**TASK ITEM:** Provide the data again exactly, including every line that follows.

**EXERCISE INPUT:**
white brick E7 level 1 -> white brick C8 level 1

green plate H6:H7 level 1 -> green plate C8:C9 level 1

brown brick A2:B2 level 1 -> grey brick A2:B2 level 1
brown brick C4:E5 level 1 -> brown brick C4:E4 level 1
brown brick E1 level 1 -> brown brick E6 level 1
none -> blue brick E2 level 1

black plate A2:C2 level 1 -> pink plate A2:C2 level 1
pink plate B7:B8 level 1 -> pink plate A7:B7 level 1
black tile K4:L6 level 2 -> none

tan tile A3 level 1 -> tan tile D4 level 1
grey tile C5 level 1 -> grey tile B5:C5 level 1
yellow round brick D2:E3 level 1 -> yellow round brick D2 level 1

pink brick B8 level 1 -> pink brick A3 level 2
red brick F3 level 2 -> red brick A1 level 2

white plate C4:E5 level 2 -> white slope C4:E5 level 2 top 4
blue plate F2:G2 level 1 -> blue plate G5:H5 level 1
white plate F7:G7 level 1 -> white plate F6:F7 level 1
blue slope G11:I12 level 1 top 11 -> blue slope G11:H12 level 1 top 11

**ANSWER AREA:**
white brick E7 level 1 -> white brick C8 level 1

green plate H6:H7 level 1 -> green plate C8:C9 level 1

brown brick A2:B2 level 1 -> grey brick A2:B2 level 1
brown brick C4:E5 level 1 -> brown brick C4:E4 level 1
brown brick E1 level 1 -> brown brick E6 level 1
none -> blue brick E2 level 1

black plate A2:C2 level 1 -> pink plate A2:C2 level 1
pink plate B7:B8 level 1 -> pink plate A7:B7 level 1
black tile K4:L6 level 2 -> none

tan tile A3 level 1 -> tan tile D4 level 1
grey tile C5 level 1 -> grey tile B5:C5 level 1
yellow round brick D2:E3 level 1 -> yellow round brick D2 level 1

pink brick B8 level 1 -> pink brick A3 level 2
red brick F3 level 2 -> red brick A1 level 2

white plate C4:E5 level 2 -> white slope C4:E5 level 2 top 4
blue plate F2:G2 level 1 -> blue plate G5:H5 level 1
white plate F7:G7 level 1 -> white plate F6:F7 level 1
blue slope G11:I12 level 1 top 11 -> blue slope G11:H12 level 1 top 11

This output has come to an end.